## What is required
Down to the last line, retype each line of the entries exactly, starting with the one that contains "D3: diode 1N4001".

## Edit tracking data

+---+

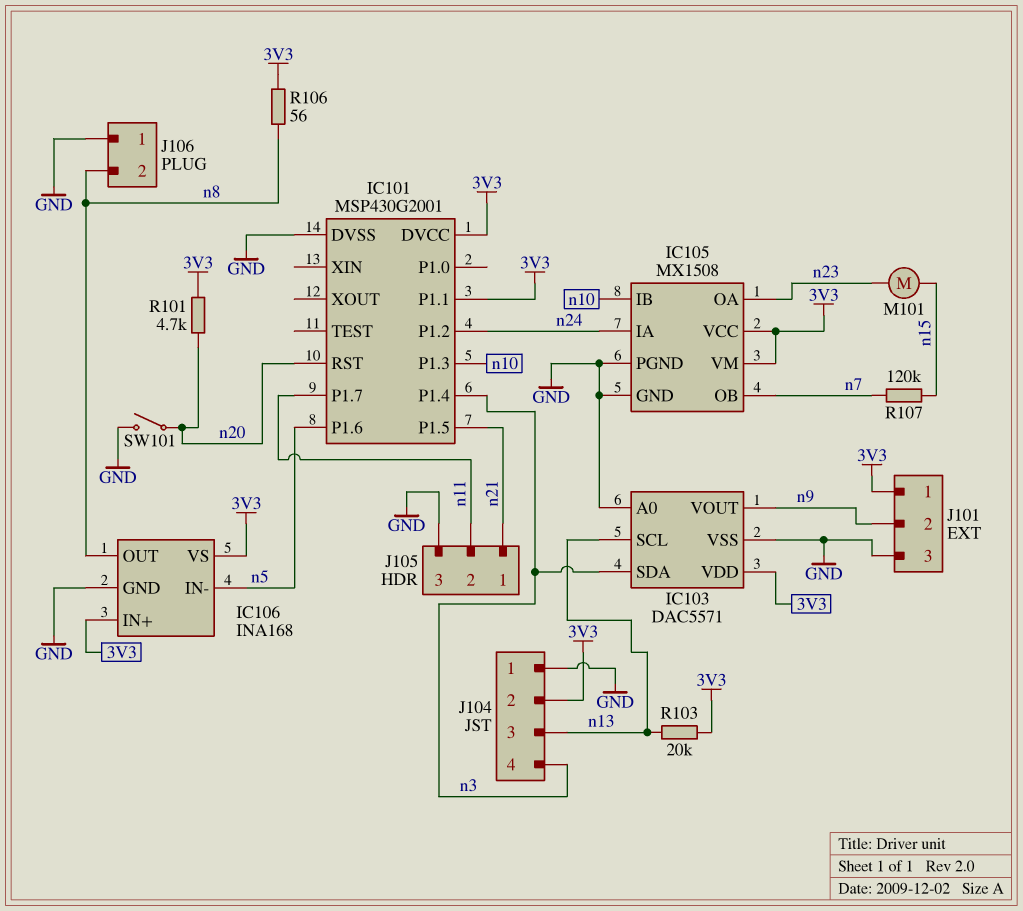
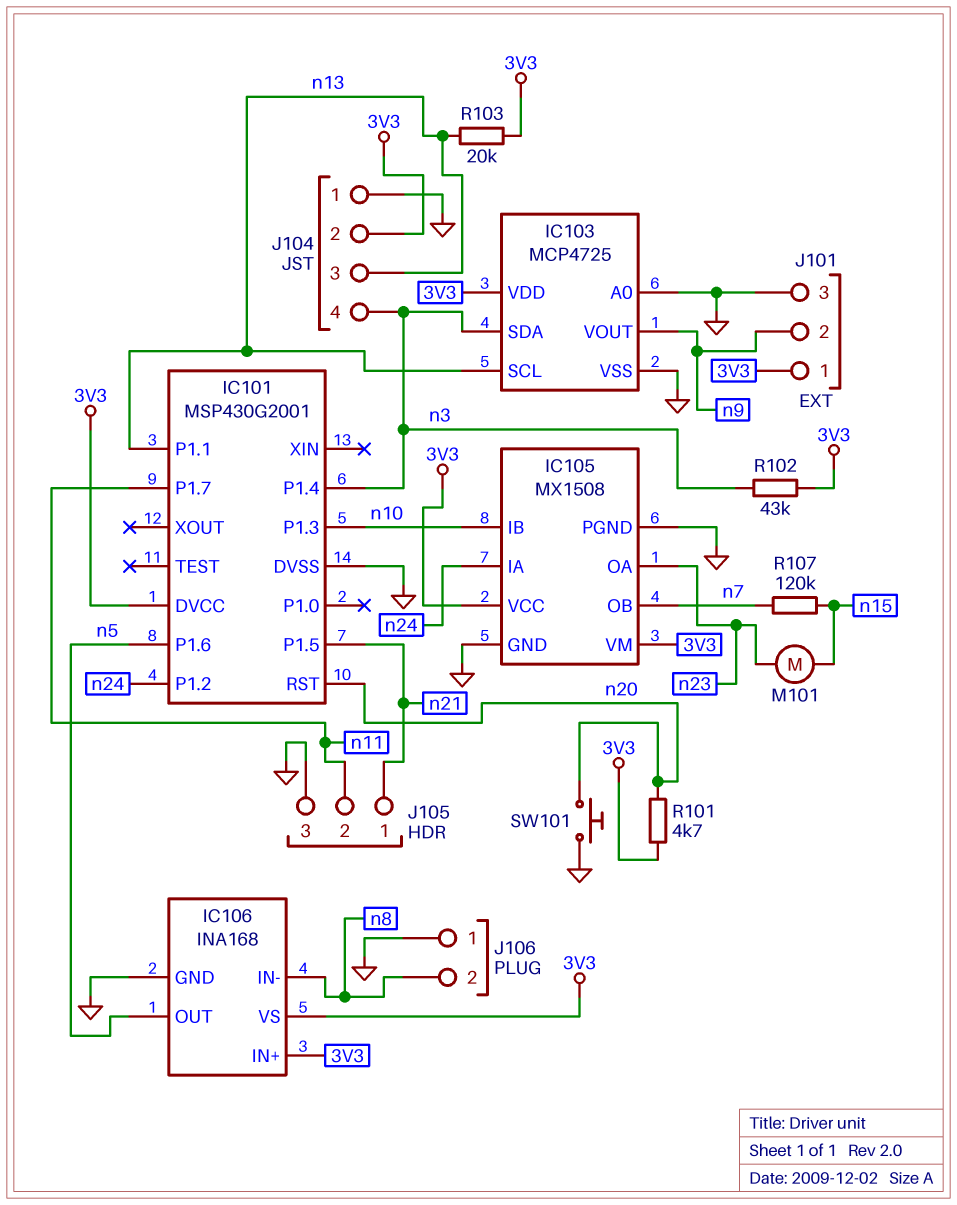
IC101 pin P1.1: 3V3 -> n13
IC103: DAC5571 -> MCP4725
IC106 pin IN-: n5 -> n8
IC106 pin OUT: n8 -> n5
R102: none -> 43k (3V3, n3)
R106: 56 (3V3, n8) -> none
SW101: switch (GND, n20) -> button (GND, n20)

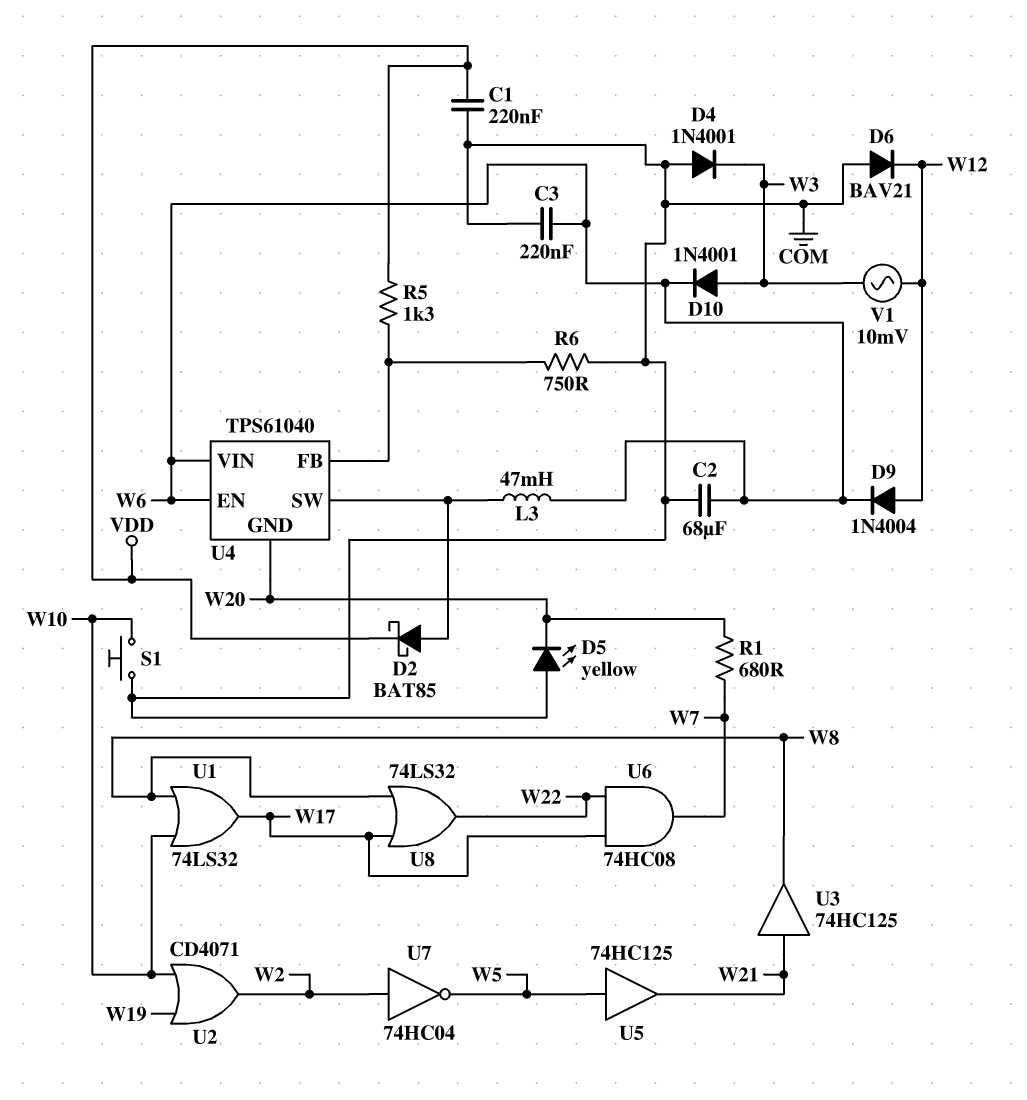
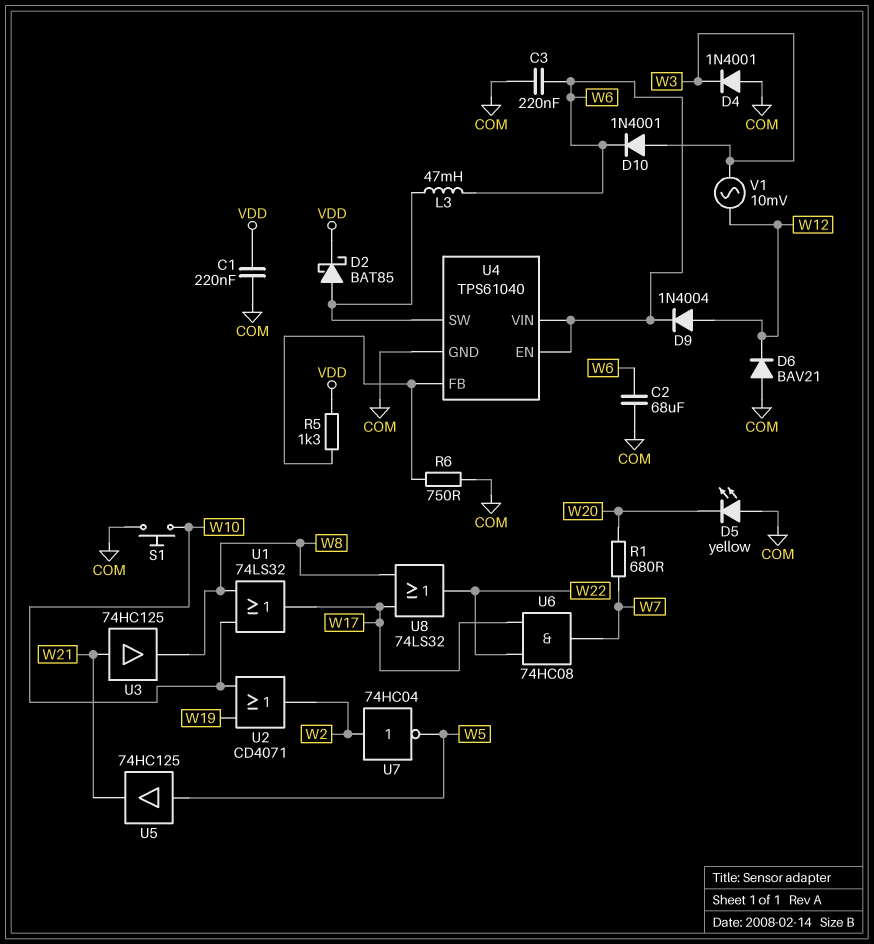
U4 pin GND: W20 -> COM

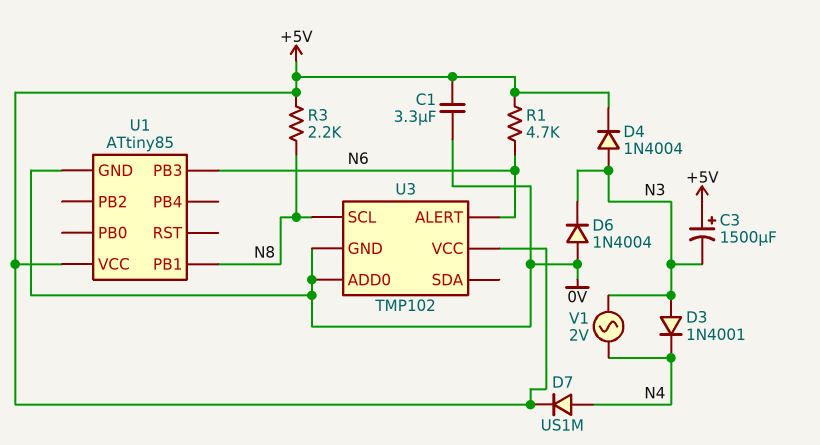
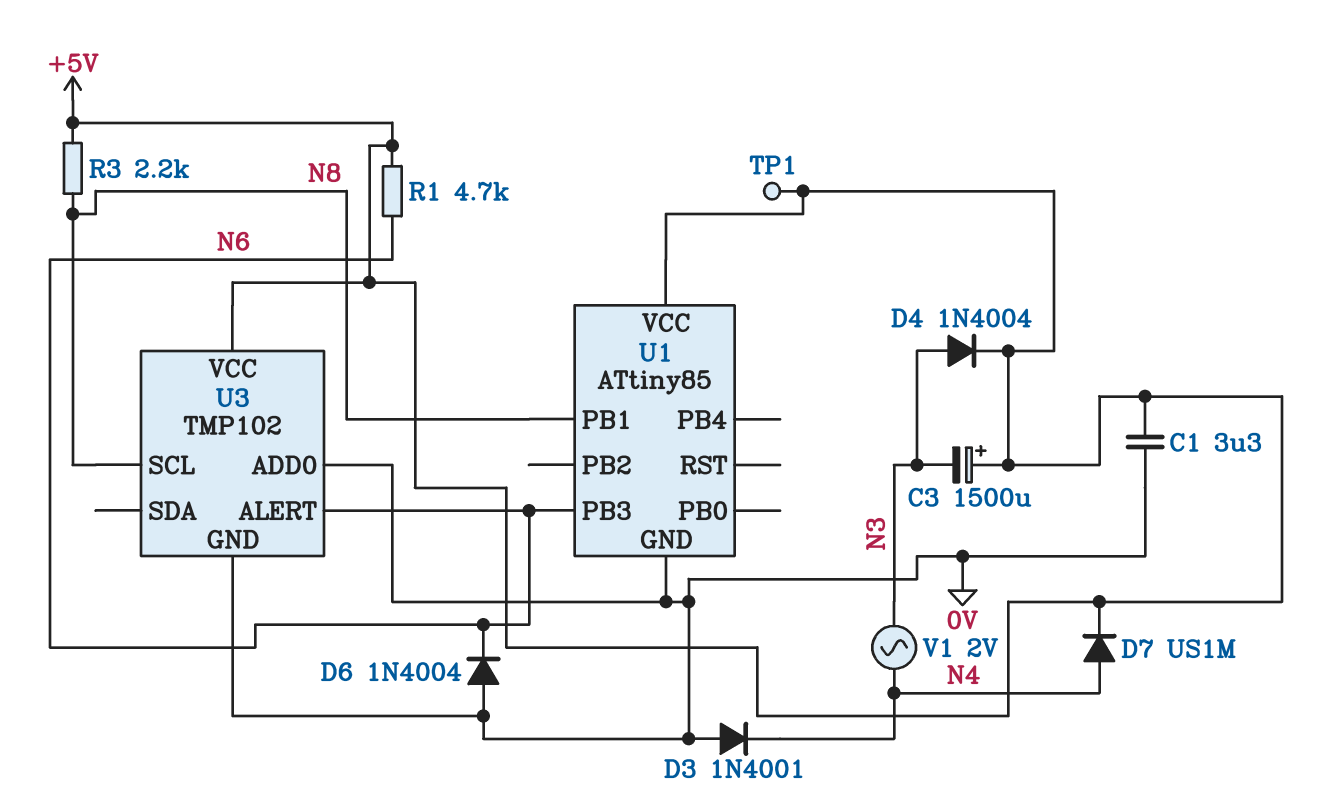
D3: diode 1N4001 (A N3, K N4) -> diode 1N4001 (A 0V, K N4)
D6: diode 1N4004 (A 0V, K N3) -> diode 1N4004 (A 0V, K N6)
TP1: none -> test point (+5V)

+---+

## Result for this task
D3: diode 1N4001 (A N3, K N4) -> diode 1N4001 (A 0V, K N4)
D6: diode 1N4004 (A 0V, K N3) -> diode 1N4004 (A 0V, K N6)
TP1: none -> test point (+5V)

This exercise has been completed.